About this task
Return, in their exact form, the lines that lie between the start of the data below and the line containing "PIR1 pin OUT: D4 -> D2", with both ends included.

Data to process
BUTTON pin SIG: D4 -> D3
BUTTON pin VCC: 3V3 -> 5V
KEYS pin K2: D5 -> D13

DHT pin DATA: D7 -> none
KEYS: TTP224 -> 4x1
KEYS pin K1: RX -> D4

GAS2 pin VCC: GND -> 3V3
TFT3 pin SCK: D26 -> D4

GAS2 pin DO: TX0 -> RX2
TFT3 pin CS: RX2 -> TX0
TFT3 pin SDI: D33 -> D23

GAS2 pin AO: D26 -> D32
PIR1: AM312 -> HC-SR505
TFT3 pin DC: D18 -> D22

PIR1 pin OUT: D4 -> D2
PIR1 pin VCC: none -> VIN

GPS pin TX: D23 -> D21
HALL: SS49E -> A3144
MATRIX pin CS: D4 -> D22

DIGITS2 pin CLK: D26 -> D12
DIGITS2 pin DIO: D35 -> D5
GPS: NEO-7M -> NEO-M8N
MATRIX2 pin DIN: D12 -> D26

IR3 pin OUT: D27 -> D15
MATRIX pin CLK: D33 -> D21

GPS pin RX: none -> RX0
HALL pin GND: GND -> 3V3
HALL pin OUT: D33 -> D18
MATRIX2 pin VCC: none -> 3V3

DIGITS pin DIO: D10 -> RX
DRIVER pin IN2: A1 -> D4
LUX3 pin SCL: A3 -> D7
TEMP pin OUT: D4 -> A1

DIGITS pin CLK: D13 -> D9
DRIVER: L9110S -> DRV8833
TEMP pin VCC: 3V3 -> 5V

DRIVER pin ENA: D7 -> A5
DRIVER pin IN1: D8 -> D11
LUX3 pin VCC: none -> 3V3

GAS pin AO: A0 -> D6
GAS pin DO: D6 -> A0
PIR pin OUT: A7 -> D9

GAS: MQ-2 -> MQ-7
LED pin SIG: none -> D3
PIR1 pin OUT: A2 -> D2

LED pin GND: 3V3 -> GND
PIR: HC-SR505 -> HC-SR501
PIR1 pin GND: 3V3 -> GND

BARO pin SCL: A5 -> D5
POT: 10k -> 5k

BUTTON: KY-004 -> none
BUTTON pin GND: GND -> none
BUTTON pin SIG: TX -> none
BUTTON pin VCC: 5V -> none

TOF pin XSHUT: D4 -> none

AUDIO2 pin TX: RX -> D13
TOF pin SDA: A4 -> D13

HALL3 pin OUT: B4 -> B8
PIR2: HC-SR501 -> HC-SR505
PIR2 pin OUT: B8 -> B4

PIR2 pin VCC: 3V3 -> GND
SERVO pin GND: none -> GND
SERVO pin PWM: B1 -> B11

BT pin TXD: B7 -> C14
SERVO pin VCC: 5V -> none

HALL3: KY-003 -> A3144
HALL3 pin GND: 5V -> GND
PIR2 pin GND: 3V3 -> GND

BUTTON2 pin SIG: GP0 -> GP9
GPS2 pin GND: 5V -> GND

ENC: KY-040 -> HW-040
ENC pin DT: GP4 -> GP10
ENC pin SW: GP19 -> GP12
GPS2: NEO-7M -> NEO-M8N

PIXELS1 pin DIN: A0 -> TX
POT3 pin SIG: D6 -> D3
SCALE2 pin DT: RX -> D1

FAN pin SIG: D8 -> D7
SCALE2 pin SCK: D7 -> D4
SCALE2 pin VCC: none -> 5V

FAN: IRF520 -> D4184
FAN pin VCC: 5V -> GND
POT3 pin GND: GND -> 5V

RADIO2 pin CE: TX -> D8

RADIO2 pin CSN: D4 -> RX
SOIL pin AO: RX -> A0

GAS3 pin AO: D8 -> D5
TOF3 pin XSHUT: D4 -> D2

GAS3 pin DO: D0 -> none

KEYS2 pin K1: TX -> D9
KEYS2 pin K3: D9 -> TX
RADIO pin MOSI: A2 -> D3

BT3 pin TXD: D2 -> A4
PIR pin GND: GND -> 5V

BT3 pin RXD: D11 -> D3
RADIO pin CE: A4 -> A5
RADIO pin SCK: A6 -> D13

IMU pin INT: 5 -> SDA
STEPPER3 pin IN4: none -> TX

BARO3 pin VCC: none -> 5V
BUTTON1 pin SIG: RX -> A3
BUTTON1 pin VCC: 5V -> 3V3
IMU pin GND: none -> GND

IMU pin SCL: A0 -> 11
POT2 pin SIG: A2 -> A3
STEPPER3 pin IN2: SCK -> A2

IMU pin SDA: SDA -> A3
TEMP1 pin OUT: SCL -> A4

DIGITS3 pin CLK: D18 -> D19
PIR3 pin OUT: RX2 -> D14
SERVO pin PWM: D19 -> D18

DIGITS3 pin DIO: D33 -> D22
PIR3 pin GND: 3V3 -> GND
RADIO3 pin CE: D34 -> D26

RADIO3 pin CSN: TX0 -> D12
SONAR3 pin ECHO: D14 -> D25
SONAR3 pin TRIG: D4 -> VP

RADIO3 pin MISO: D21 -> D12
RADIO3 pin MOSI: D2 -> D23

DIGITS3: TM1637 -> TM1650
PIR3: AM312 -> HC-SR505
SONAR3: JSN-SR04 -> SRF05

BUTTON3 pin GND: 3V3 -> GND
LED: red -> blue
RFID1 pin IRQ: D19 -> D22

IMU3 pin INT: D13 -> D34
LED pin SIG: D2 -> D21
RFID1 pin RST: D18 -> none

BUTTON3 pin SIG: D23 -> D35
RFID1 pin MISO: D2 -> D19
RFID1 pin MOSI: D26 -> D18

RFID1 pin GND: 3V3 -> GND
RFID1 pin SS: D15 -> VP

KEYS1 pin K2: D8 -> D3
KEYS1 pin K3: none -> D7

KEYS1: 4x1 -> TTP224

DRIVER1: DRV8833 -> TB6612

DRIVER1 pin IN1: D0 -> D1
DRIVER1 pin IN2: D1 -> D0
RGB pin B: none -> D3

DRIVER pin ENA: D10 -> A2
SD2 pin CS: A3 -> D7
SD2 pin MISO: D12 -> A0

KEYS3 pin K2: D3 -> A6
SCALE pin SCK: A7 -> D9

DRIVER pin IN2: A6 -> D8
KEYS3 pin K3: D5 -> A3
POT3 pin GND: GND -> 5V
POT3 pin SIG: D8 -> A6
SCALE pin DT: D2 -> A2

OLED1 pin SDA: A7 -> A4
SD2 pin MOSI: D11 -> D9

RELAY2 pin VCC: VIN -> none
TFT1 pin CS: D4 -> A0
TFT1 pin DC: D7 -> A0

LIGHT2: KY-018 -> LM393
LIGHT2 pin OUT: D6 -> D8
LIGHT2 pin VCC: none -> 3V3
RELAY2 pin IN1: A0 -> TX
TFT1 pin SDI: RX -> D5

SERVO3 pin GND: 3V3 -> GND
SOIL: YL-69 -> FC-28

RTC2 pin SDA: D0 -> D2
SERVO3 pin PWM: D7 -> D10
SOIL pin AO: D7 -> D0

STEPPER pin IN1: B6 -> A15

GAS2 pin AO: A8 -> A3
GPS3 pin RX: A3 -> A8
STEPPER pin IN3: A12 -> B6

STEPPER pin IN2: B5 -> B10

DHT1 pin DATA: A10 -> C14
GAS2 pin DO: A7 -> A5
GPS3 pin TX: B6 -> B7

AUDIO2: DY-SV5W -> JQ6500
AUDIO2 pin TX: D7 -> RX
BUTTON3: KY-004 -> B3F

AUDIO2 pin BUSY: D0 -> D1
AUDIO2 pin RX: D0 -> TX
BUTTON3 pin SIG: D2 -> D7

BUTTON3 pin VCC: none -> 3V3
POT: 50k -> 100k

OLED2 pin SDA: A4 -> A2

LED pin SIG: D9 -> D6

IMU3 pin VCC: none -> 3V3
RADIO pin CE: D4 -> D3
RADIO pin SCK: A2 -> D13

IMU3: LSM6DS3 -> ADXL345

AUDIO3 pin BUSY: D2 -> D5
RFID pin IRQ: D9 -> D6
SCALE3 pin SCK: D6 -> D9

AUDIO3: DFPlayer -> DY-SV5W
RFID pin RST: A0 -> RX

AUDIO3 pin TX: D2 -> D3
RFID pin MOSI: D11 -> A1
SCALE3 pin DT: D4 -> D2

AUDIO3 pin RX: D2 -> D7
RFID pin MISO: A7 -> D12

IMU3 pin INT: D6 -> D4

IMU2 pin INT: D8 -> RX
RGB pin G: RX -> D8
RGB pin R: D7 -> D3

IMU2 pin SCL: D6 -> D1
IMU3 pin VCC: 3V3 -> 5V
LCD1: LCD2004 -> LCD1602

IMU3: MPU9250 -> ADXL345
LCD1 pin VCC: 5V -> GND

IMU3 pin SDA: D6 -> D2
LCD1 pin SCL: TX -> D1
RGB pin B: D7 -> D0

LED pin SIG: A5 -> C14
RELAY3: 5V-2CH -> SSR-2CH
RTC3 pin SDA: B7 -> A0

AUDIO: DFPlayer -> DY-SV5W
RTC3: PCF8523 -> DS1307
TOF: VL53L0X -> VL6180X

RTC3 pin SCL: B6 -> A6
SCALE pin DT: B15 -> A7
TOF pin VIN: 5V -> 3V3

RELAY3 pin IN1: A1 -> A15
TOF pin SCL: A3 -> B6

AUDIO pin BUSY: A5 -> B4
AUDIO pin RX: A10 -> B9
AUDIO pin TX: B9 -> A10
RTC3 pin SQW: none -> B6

Solution
BUTTON pin SIG: D4 -> D3
BUTTON pin VCC: 3V3 -> 5V
KEYS pin K2: D5 -> D13

DHT pin DATA: D7 -> none
KEYS: TTP224 -> 4x1
KEYS pin K1: RX -> D4

GAS2 pin VCC: GND -> 3V3
TFT3 pin SCK: D26 -> D4

GAS2 pin DO: TX0 -> RX2
TFT3 pin CS: RX2 -> TX0
TFT3 pin SDI: D33 -> D23

GAS2 pin AO: D26 -> D32
PIR1: AM312 -> HC-SR505
TFT3 pin DC: D18 -> D22

PIR1 pin OUT: D4 -> D2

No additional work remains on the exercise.